== Exercise ==
Pick out every line in the entries that contains the string "kern" and copy each one. Case counts, so match capital and small letters.

== Record extracts ==
________________________________________

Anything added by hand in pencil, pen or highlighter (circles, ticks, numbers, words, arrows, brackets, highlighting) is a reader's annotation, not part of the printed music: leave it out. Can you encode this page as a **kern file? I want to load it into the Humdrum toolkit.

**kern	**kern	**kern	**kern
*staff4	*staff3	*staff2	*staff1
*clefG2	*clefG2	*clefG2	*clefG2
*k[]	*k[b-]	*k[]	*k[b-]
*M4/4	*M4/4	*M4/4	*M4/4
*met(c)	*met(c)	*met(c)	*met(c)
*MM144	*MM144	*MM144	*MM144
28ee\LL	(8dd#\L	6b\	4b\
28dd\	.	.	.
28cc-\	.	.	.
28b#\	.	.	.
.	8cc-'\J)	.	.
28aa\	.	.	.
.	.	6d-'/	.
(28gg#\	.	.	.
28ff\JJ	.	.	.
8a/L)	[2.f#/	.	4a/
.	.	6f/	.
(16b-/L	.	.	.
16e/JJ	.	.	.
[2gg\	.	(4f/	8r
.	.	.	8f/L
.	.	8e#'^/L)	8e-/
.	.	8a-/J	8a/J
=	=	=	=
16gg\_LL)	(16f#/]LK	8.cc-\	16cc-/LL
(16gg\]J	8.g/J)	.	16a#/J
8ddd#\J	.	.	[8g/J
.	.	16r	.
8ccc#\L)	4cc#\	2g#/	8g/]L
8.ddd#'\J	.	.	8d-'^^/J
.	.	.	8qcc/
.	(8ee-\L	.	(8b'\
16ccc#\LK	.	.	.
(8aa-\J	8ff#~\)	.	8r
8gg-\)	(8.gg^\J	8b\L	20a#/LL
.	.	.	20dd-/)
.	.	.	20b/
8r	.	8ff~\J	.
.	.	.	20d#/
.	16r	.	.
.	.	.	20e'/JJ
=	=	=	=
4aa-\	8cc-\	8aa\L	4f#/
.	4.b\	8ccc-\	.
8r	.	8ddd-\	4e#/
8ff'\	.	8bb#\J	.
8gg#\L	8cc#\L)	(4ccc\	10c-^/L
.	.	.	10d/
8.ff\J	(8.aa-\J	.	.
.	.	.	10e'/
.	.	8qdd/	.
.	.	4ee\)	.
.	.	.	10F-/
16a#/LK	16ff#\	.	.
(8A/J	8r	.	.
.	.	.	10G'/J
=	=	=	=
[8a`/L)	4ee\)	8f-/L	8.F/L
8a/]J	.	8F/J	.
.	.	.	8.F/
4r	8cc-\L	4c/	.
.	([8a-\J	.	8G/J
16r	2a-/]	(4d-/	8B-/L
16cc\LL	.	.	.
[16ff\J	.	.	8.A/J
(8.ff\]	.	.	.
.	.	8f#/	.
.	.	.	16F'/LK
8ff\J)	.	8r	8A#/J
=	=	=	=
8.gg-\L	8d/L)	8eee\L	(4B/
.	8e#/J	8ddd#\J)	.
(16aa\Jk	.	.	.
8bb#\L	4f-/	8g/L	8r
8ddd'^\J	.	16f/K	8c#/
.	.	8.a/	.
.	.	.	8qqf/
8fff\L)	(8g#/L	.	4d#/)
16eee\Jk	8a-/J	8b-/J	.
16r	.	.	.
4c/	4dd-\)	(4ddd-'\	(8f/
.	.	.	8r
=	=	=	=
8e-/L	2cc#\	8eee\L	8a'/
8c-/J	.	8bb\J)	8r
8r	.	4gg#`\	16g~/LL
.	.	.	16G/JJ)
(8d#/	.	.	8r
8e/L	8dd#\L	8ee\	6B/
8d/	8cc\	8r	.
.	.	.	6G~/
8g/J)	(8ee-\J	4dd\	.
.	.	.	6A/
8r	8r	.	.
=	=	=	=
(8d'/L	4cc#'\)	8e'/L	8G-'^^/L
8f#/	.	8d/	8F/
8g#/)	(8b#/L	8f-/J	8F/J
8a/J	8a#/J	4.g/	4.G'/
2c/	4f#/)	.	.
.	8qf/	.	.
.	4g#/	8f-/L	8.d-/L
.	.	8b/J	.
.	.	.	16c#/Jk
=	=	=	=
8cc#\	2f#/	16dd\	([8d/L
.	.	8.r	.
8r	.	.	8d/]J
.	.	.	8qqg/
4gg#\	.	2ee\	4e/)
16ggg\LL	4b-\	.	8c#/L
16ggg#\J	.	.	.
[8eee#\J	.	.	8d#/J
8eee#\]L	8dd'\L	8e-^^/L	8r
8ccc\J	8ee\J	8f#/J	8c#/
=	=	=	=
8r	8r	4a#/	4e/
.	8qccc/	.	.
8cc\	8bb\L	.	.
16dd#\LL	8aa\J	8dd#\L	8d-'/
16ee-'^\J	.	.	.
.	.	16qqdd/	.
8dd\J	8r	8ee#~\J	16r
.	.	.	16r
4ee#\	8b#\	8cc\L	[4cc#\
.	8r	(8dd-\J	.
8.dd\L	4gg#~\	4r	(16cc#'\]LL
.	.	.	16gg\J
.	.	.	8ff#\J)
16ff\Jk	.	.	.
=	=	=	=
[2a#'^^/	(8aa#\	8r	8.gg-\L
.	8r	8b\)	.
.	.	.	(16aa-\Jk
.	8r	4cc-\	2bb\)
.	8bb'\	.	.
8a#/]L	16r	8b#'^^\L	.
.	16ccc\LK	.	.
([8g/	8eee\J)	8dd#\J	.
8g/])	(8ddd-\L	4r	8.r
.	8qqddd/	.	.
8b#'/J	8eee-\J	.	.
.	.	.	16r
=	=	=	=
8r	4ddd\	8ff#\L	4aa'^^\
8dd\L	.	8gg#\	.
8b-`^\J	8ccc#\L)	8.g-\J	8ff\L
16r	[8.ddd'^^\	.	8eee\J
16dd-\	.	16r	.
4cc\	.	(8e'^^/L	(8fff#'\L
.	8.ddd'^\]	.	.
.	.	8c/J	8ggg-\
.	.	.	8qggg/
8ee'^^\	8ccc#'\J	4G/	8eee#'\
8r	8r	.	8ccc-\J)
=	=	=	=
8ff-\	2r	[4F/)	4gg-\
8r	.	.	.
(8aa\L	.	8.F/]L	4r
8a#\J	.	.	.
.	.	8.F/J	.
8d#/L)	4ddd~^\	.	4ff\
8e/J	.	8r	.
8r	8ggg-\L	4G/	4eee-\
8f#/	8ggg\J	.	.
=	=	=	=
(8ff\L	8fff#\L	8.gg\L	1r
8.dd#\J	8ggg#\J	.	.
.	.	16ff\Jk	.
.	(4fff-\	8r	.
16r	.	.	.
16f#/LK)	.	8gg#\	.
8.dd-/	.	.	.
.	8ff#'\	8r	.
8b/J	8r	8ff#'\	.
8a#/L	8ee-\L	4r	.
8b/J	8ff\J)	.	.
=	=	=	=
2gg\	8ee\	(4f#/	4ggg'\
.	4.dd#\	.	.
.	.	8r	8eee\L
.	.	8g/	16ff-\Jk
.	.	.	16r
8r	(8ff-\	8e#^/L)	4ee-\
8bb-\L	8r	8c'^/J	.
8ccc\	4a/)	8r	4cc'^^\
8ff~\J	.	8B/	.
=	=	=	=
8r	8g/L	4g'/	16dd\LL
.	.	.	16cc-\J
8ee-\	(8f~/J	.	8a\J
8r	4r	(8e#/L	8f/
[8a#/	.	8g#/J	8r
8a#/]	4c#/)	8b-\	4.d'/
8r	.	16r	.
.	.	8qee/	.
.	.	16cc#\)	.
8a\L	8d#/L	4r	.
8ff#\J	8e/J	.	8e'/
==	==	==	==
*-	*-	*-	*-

________________________________________

== Answer for this exercise ==
Anything added by hand in pencil, pen or highlighter (circles, ticks, numbers, words, arrows, brackets, highlighting) is a reader's annotation, not part of the printed music: leave it out. Can you encode this page as a **kern file? I want to load it into the Humdrum toolkit.
**kern	**kern	**kern	**kern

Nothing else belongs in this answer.